- Opening Delimiter -

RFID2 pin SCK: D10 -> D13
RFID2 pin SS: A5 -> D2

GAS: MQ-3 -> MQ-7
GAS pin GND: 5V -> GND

- Closing Delimiter -
- Opening Delimiter -

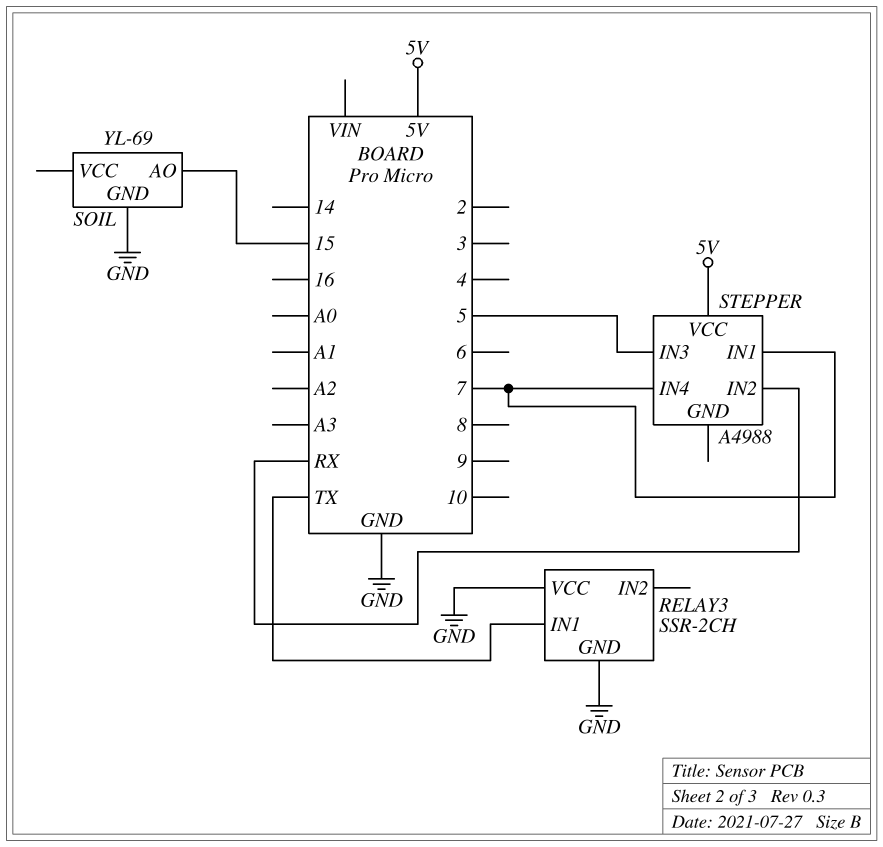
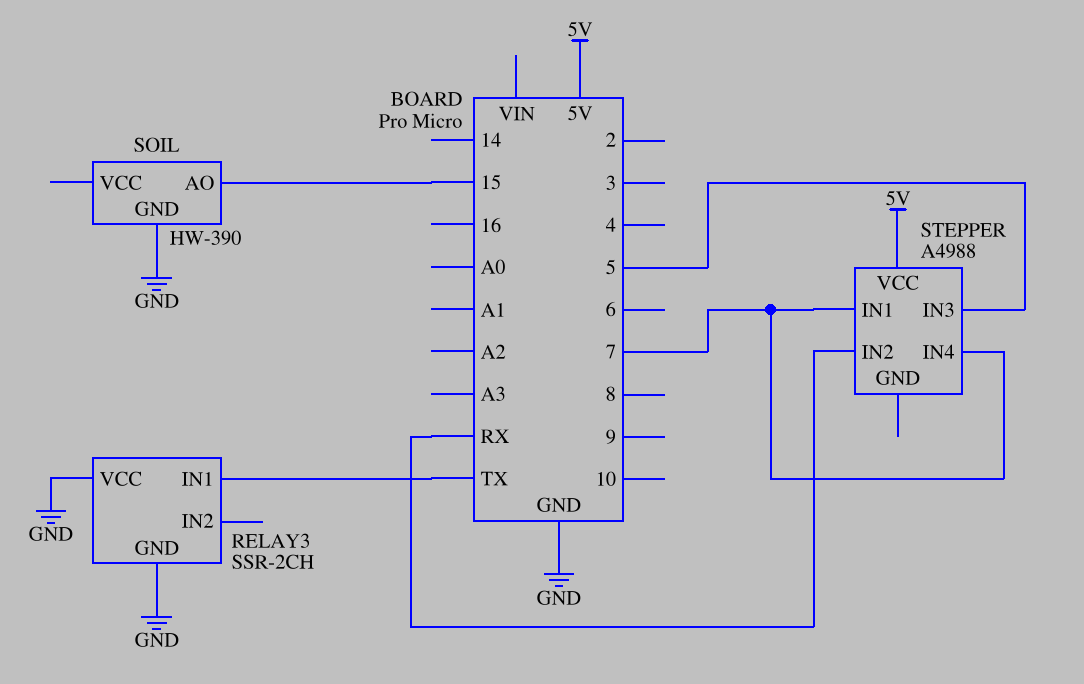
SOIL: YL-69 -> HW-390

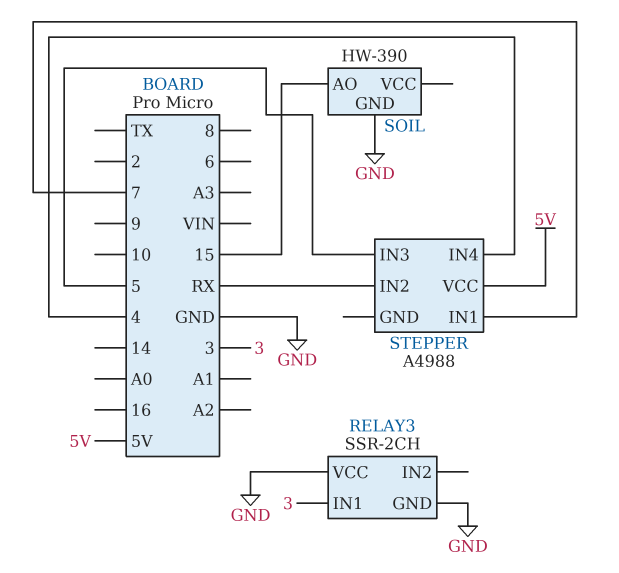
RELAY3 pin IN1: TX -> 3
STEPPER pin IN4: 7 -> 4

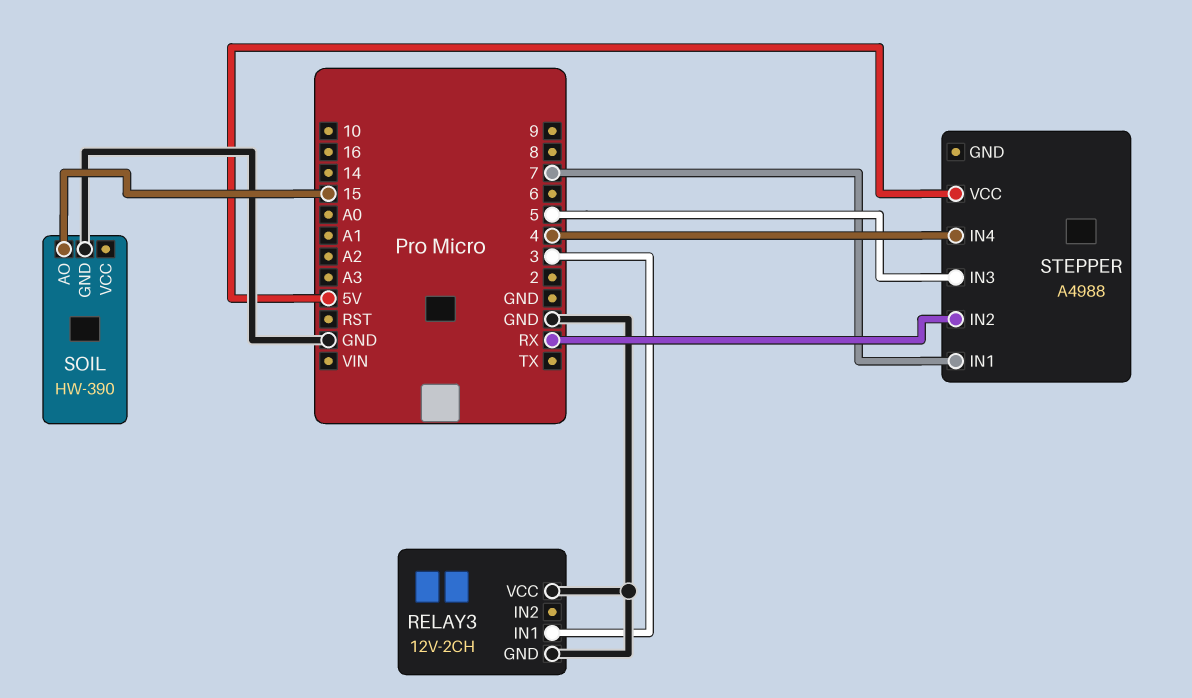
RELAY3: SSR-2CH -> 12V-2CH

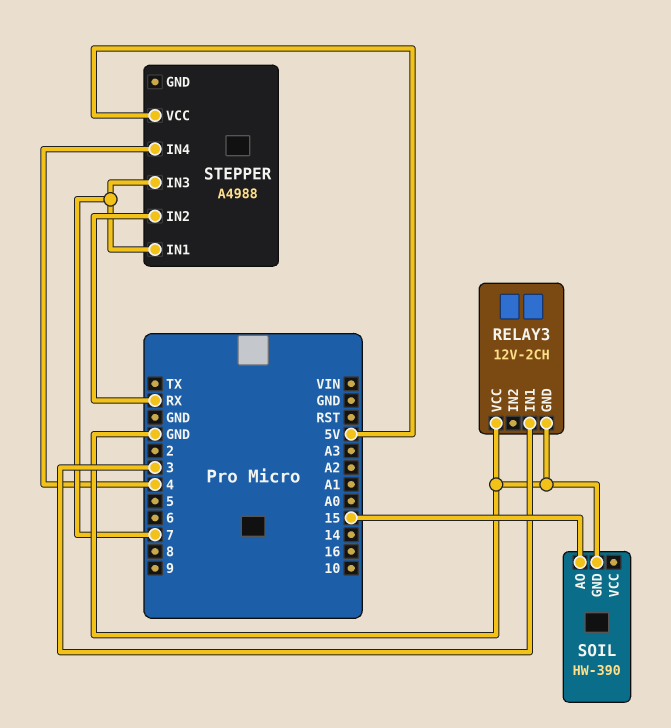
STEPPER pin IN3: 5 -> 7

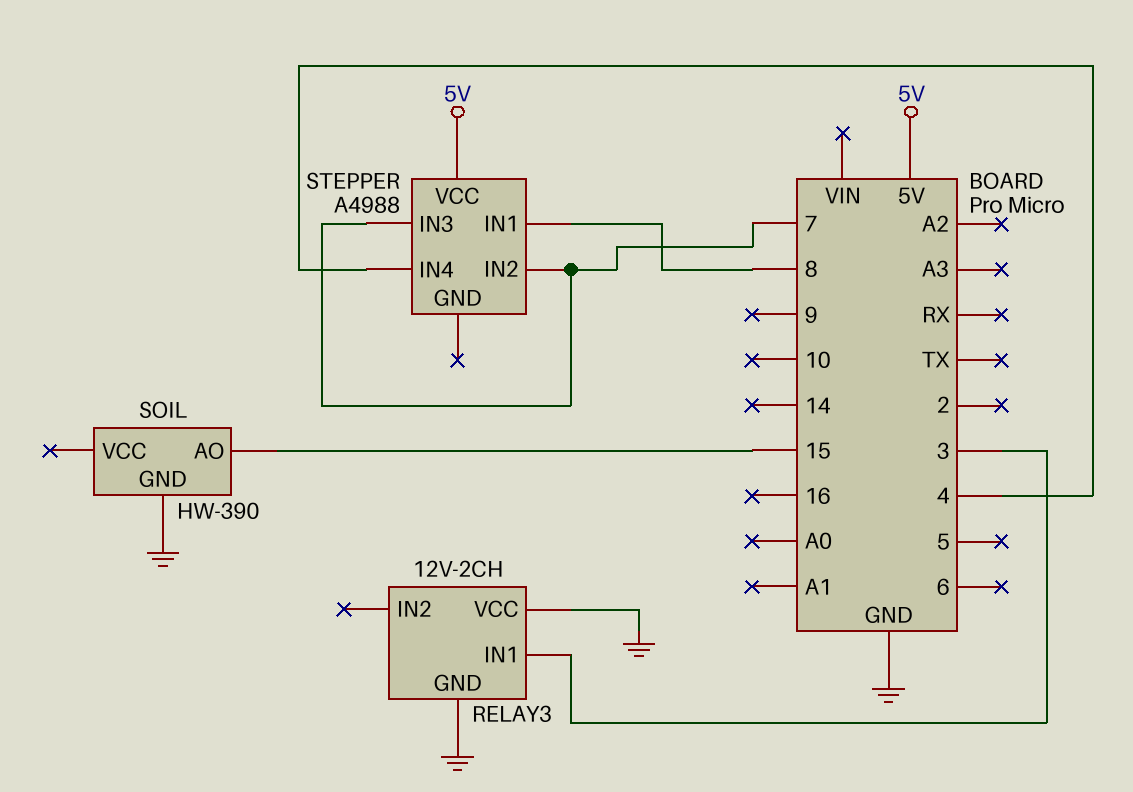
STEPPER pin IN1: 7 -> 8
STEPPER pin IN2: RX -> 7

- Closing Delimiter -
- Opening Delimiter -

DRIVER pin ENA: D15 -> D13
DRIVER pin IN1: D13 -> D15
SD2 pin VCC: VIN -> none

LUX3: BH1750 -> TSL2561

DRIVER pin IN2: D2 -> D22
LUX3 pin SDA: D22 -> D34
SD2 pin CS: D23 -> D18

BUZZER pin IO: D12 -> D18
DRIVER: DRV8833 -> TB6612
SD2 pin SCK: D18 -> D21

- Closing Delimiter -

= Task =
Considering only the material above, set down every line from the one with "RFID2 pin SCK: D10 -> D13" to the one with "GAS pin GND: 5V -> GND", inclusive, exactly as written.

= Result for this task =
RFID2 pin SCK: D10 -> D13
RFID2 pin SS: A5 -> D2

GAS: MQ-3 -> MQ-7
GAS pin GND: 5V -> GND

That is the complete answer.